▶ [Exercise brief]
Look through the records, and whenever a line includes the word "cone", copy it.

(Records contained in a dataset)
»»
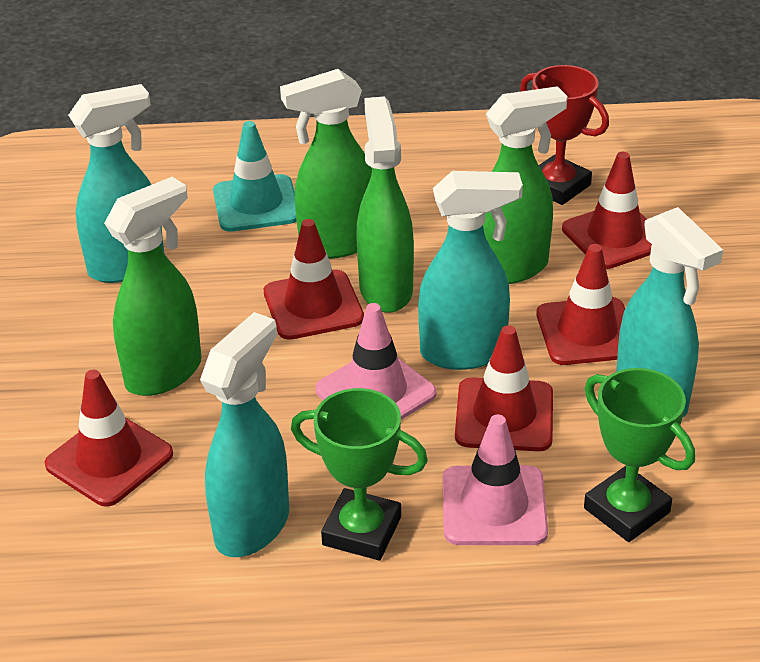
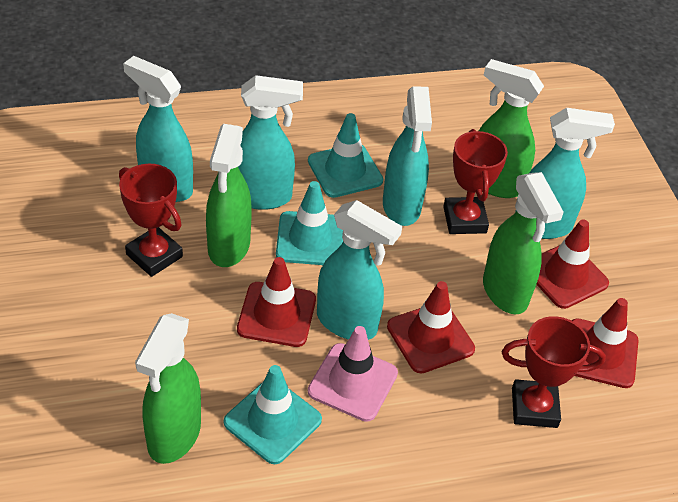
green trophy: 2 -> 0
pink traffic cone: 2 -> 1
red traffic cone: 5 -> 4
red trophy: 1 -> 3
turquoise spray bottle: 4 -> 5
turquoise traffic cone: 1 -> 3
««
▶ [Result below]
pink traffic cone: 2 -> 1
red traffic cone: 5 -> 4
turquoise traffic cone: 1 -> 3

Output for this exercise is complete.